* **What the task asks**: Within the records, tally the lines that contain "minus" and reply with that number only.
┄┄┄┄┄┄
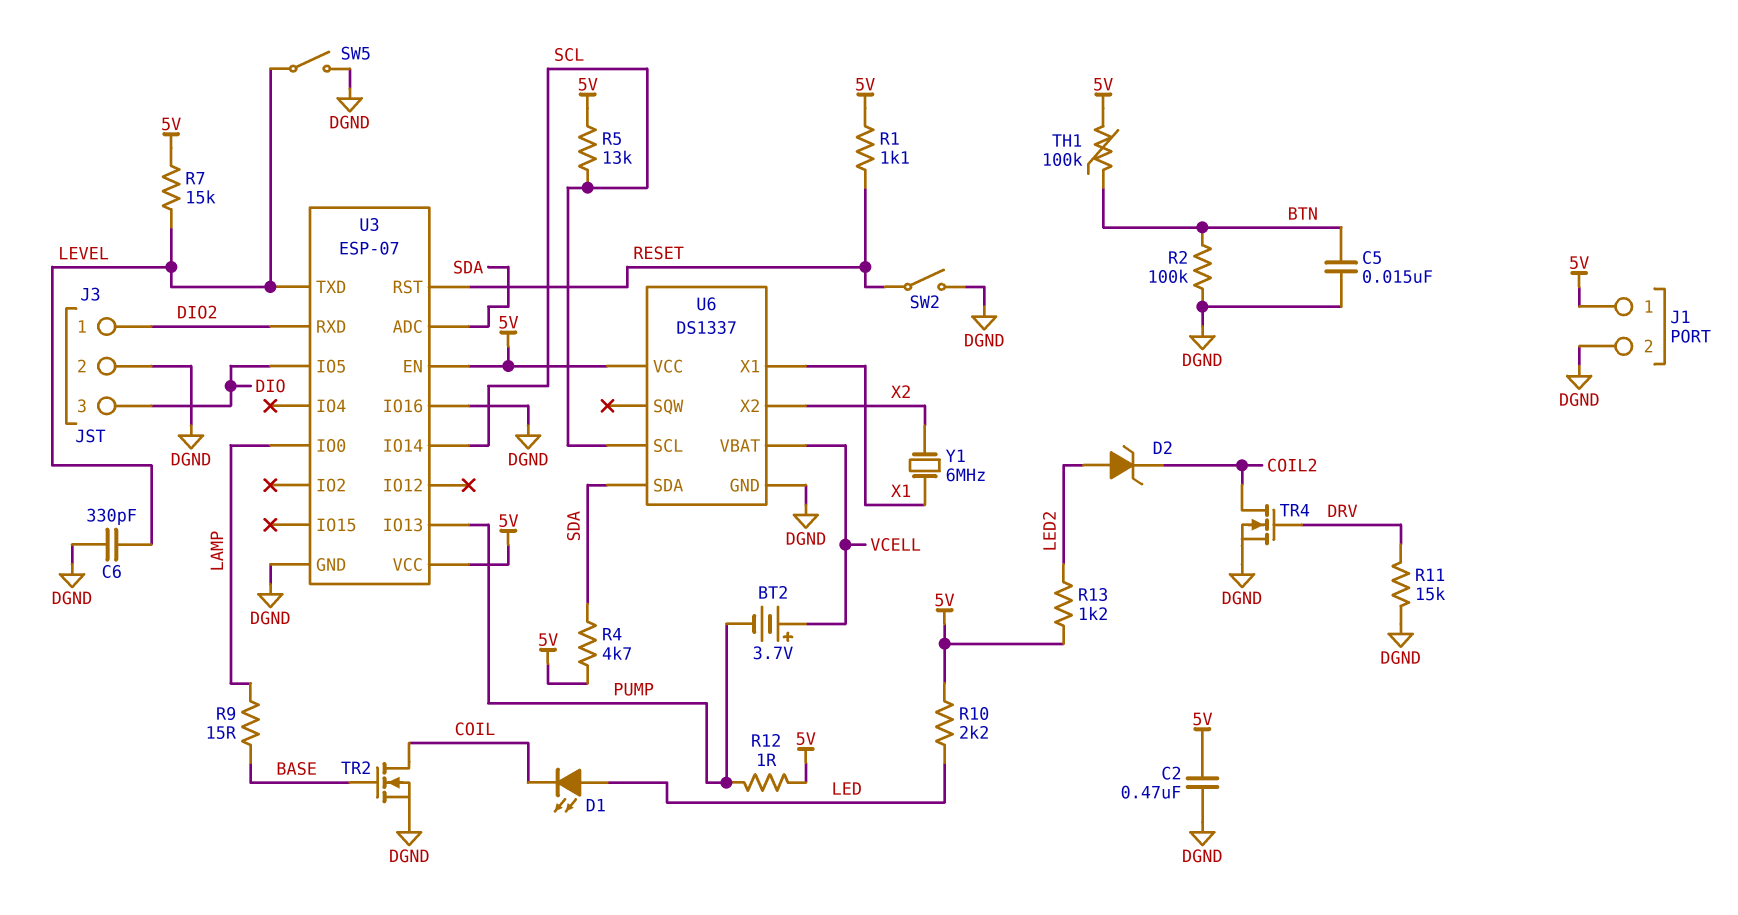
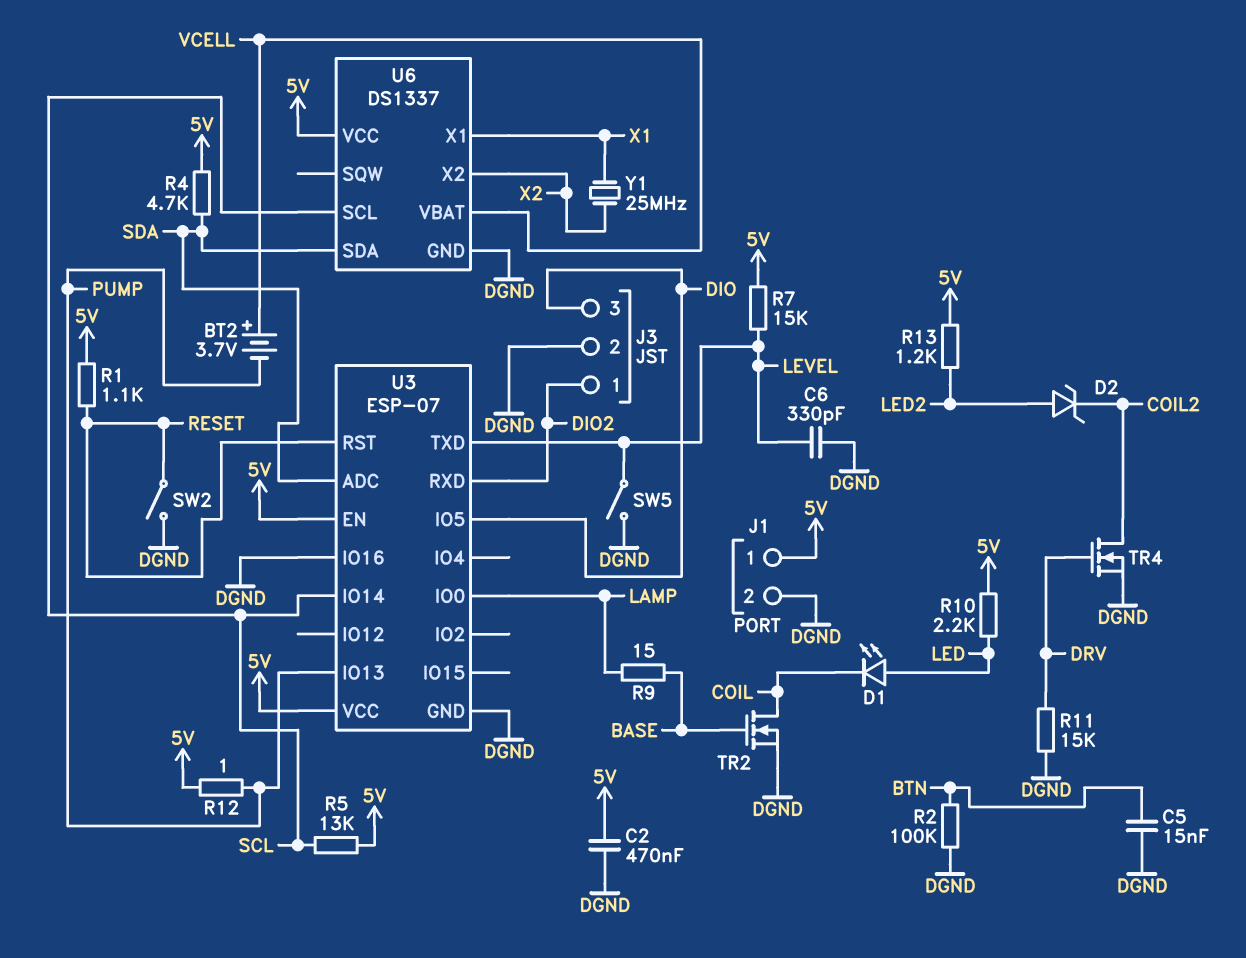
TH1: 100k (5V, BTN) -> none
Y1: 6MHz (X1, X2) -> 25MHz (X1, X2)

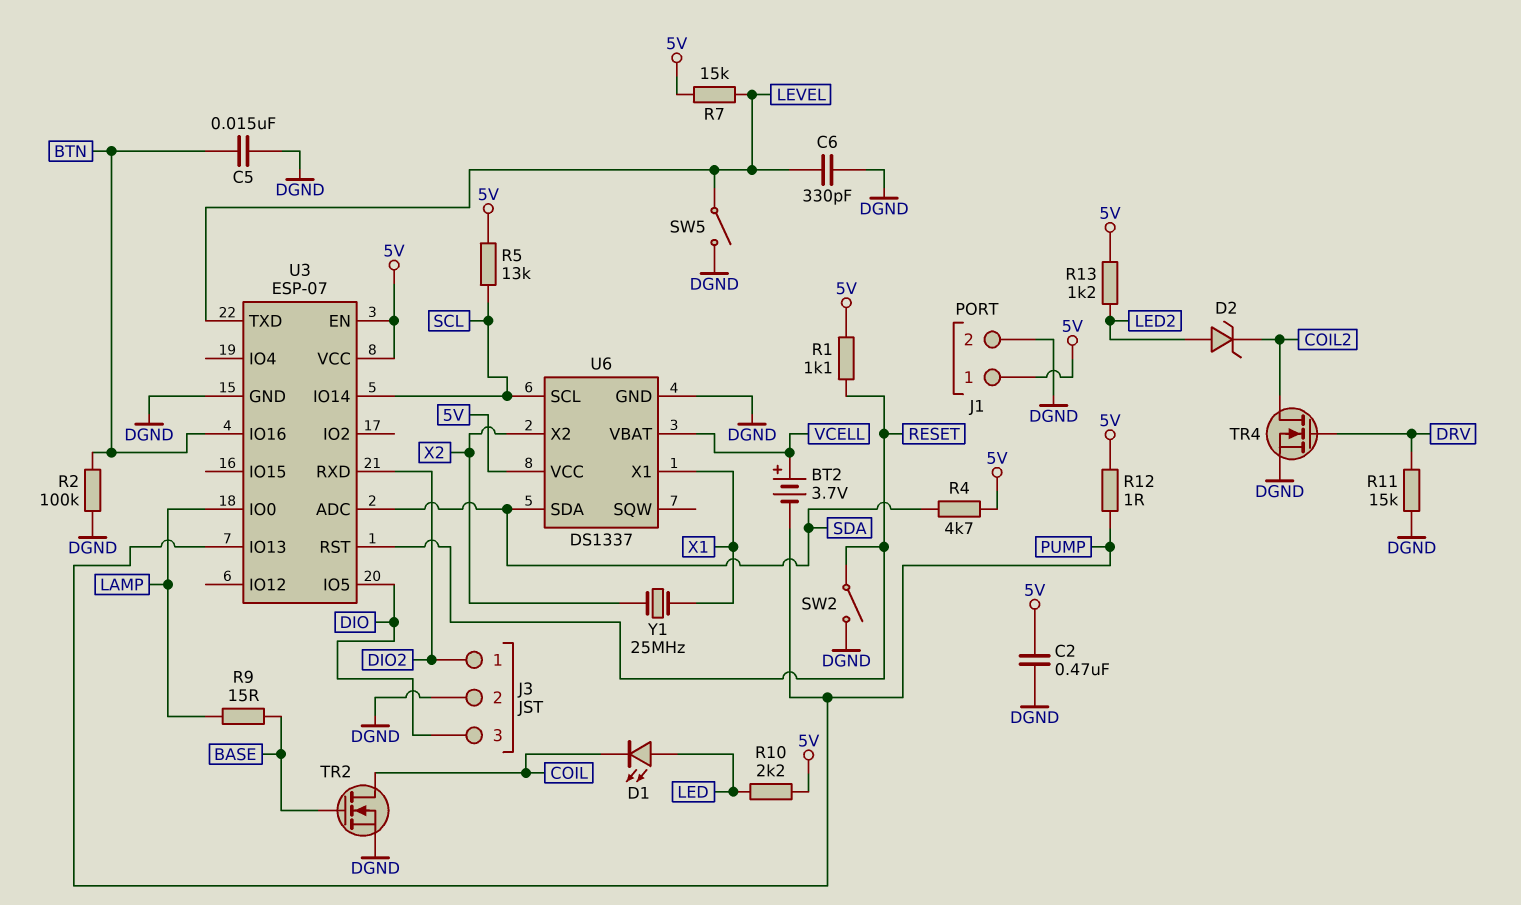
U3 pin IO16: DGND -> BTN

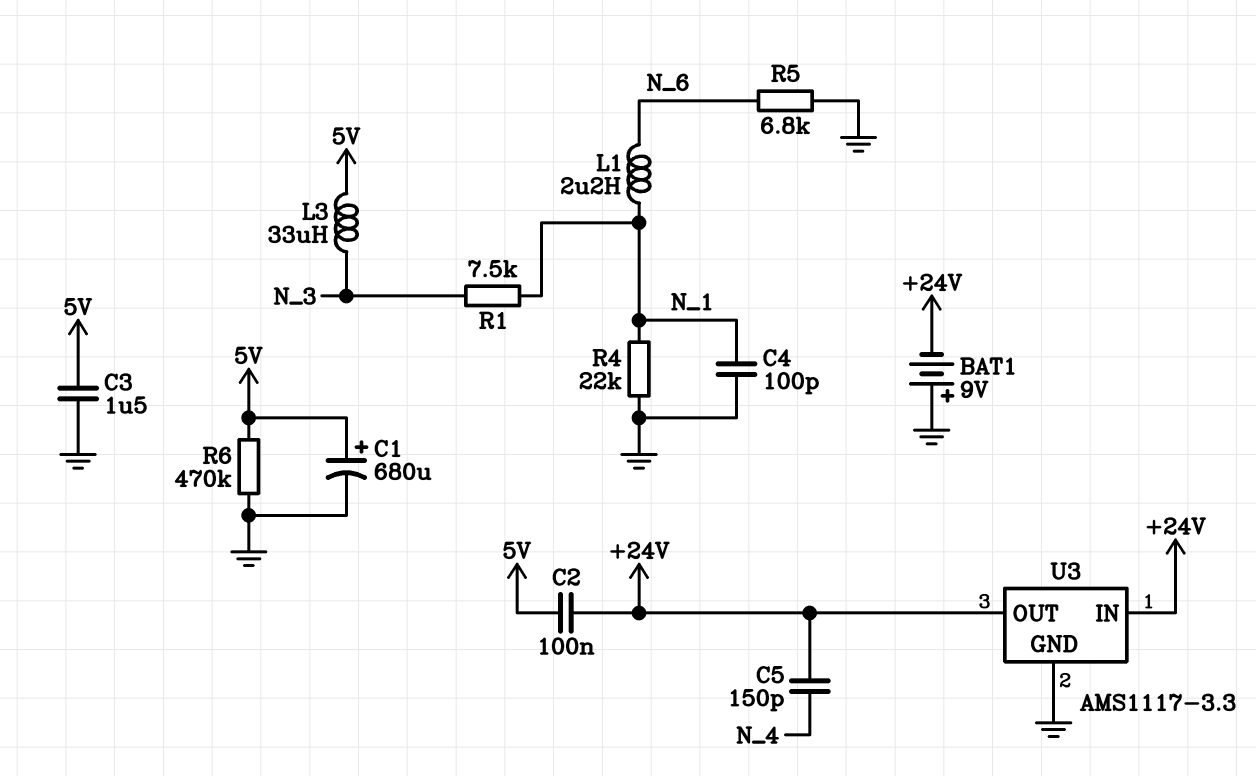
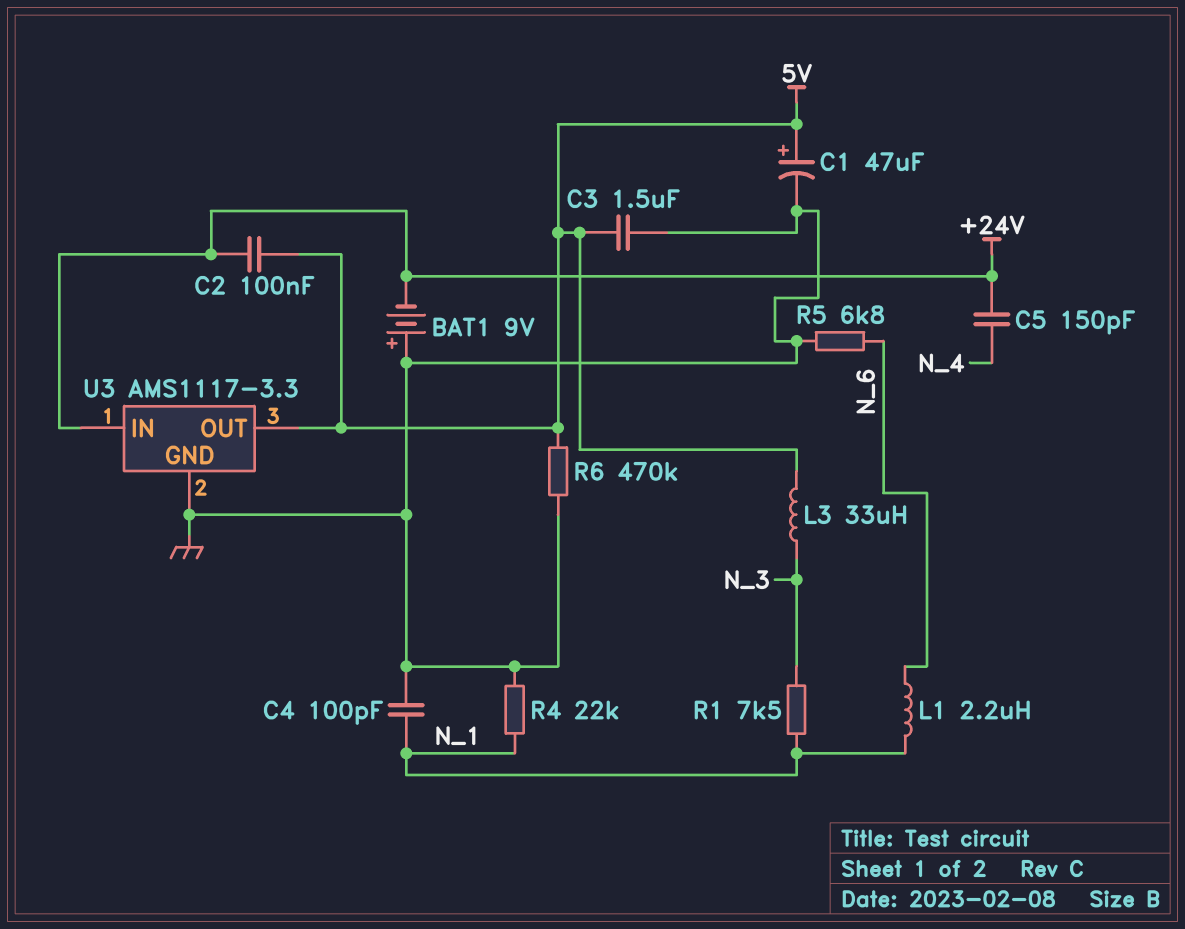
C1: 680uF (plus 5V, minus GND) -> 47uF (plus 5V, minus GND)
U3 pin OUT: +24V -> 5V

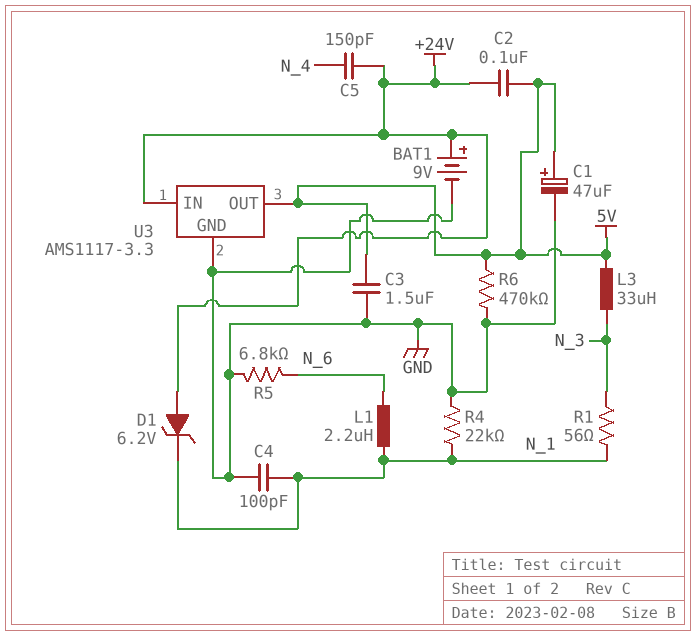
BAT1: 9V (plus GND, minus +24V) -> 9V (plus +24V, minus GND)
D1: none -> zener 6.2V (A +24V, K N_1)
R1: 7.5k (N_1, N_3) -> 56 (N_1, N_3)

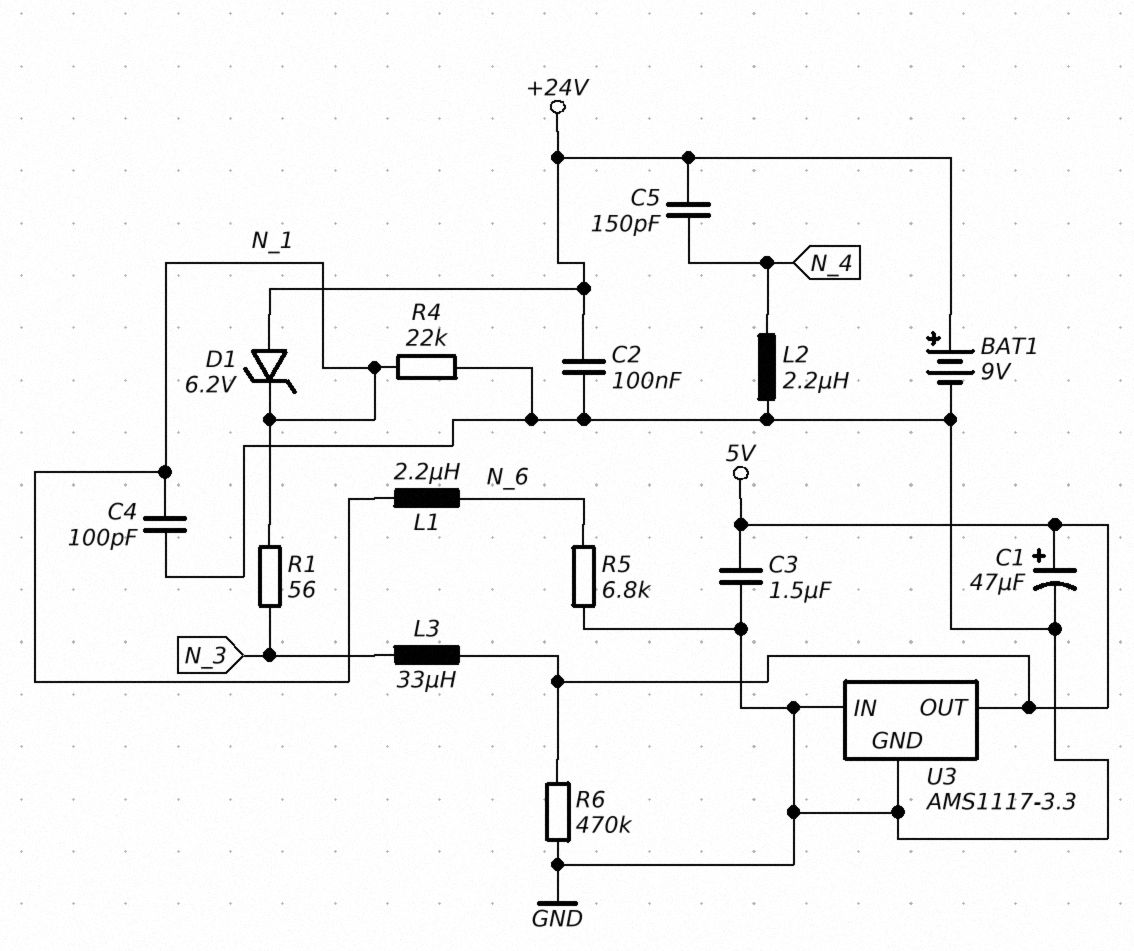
C2: 100nF (+24V, 5V) -> 100nF (+24V, GND)
L2: none -> 2.2uH (GND, N_4)
U3 pin IN: +24V -> GND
┄┄┄┄┄┄
* **Result**: 2